### Requirement:
Restate word for word the line containing "(400, 168) = (212, 91): grey" and each line that follows it, through the last line below, and nothing else.

### Material provided:
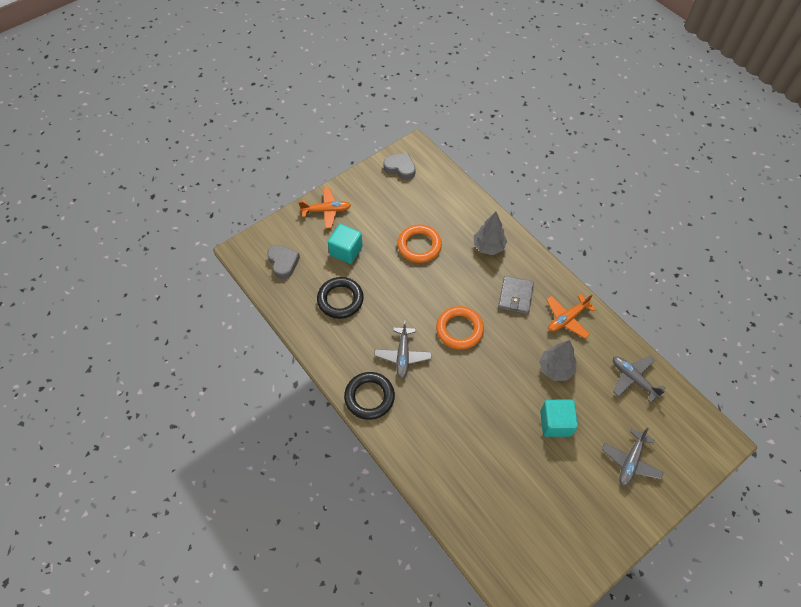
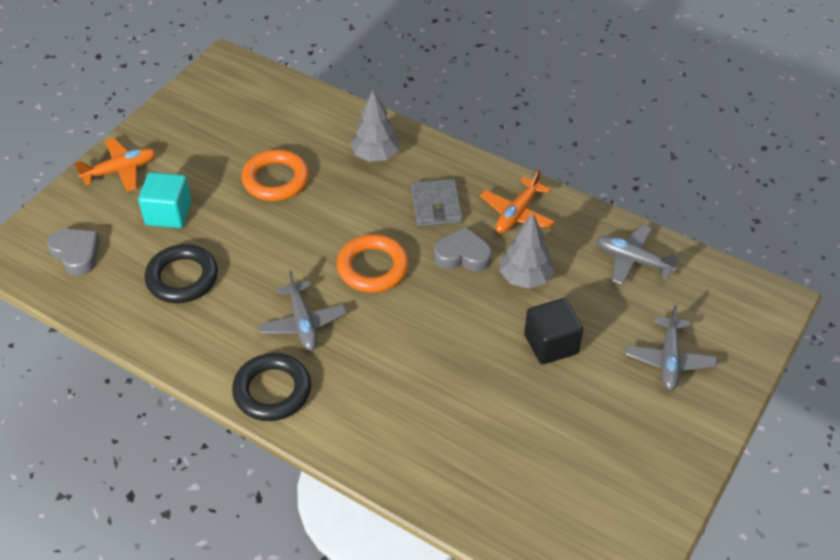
camera: 20 degrees left, 10 degrees down
(400, 168) = (212, 91): grey heart -> grey heart (462, 255)
(555, 423) = (551, 344): turquoise cube -> black cube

### Task result:
(400, 168) = (212, 91): grey heart -> grey heart (462, 255)
(555, 423) = (551, 344): turquoise cube -> black cube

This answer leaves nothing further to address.